-- The task --
In the entries below, find every line with "morado" and copy it.

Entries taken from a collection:
* * *
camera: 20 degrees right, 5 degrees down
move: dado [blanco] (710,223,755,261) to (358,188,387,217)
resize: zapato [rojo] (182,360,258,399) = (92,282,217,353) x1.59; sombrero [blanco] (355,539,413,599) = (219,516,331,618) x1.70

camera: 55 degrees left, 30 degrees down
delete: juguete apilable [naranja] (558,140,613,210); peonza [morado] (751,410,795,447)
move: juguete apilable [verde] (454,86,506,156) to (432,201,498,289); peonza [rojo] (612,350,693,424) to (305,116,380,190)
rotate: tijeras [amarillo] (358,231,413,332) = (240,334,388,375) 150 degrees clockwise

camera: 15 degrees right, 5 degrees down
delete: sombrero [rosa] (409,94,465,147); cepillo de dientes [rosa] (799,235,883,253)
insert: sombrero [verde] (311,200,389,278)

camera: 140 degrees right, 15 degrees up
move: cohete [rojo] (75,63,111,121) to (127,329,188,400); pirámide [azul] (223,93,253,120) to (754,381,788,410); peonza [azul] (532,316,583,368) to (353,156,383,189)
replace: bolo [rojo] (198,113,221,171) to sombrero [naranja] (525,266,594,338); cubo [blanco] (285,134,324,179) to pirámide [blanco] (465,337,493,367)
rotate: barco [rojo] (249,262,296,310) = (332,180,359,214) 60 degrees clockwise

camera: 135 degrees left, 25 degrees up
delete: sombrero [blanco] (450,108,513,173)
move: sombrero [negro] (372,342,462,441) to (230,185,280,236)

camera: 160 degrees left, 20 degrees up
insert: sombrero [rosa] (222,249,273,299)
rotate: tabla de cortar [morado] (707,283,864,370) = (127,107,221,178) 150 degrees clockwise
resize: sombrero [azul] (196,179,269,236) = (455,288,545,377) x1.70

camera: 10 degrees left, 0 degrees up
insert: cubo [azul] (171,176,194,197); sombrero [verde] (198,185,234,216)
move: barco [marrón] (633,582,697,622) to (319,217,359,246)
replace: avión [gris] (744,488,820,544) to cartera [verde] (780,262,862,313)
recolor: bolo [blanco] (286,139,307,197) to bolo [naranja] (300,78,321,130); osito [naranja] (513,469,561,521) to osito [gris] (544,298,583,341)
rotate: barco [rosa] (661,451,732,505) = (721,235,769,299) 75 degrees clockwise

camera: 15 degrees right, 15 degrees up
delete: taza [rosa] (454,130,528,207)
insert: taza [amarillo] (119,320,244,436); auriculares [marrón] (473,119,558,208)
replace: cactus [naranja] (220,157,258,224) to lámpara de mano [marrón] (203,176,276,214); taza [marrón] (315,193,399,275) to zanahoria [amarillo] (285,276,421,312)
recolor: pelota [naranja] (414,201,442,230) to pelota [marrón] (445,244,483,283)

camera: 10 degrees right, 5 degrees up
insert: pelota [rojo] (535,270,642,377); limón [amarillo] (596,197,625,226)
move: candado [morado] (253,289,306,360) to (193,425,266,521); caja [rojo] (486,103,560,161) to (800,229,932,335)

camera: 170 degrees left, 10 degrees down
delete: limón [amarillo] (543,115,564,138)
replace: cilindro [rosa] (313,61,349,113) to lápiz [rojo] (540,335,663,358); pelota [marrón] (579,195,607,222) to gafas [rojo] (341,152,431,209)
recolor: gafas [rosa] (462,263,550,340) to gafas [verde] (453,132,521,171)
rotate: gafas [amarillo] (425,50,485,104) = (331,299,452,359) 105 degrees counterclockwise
* * *
-- Output for this exercise --
delete: juguete apilable [naranja] (558,140,613,210); peonza [morado] (751,410,795,447)
rotate: tabla de cortar [morado] (707,283,864,370) = (127,107,221,178) 150 degrees clockwise
move: candado [morado] (253,289,306,360) to (193,425,266,521); caja [rojo] (486,103,560,161) to (800,229,932,335)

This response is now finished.